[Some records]
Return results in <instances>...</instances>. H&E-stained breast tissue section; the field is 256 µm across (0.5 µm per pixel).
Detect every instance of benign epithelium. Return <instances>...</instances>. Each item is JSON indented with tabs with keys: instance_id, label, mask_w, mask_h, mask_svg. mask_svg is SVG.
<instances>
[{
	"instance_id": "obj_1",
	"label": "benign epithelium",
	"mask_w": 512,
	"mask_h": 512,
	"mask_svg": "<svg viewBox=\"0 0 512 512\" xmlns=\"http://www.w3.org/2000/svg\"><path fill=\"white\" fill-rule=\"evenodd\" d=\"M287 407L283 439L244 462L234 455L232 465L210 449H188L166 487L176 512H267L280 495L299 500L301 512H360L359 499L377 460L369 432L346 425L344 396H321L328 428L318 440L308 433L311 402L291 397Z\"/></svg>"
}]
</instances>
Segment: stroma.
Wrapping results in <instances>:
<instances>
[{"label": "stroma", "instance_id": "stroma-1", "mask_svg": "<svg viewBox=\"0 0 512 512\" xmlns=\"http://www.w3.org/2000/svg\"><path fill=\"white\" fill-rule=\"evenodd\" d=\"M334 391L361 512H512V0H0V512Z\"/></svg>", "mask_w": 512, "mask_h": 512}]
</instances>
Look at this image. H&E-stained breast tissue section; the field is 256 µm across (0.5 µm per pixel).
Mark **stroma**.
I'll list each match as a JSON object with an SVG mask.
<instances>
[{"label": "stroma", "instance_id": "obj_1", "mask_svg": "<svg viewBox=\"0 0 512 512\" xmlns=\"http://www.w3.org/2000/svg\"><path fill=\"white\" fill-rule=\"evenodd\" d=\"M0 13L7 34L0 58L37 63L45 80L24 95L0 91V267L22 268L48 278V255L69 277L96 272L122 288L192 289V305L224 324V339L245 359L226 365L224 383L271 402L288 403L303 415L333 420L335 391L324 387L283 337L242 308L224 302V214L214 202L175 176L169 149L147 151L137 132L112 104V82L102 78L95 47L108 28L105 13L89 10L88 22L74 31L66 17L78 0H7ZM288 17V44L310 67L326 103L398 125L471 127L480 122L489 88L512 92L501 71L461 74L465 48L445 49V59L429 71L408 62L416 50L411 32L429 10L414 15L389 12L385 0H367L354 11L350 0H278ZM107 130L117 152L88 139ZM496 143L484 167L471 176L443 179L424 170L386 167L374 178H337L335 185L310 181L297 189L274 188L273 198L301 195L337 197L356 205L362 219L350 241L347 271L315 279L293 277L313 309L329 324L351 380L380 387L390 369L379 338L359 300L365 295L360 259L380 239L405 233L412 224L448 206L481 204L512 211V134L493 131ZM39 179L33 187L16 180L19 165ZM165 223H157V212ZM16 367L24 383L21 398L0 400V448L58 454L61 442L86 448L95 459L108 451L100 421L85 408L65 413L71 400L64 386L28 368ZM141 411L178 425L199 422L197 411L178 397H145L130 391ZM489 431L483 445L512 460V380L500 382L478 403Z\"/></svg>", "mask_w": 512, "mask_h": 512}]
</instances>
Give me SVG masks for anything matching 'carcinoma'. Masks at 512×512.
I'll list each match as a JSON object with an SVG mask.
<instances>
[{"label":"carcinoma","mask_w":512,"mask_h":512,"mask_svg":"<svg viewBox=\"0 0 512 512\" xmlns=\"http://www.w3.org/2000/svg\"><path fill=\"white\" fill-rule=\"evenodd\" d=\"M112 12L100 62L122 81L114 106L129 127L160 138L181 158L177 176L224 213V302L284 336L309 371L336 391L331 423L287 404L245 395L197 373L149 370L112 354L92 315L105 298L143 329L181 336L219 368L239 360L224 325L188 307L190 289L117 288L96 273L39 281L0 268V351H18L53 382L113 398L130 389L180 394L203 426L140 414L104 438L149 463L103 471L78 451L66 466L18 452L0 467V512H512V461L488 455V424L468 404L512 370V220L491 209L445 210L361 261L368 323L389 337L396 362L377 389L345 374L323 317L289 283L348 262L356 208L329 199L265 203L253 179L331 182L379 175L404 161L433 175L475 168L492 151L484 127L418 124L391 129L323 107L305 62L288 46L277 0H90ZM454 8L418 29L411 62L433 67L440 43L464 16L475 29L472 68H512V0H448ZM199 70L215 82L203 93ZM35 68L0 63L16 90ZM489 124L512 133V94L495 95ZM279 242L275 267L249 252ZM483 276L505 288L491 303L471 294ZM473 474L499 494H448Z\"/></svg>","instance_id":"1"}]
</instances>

[GIVEN INSTRUCTION] How many lines in the records above contain the word "across"? Reply with the number alone.

[RESULT OF THIS EXERCISE] 2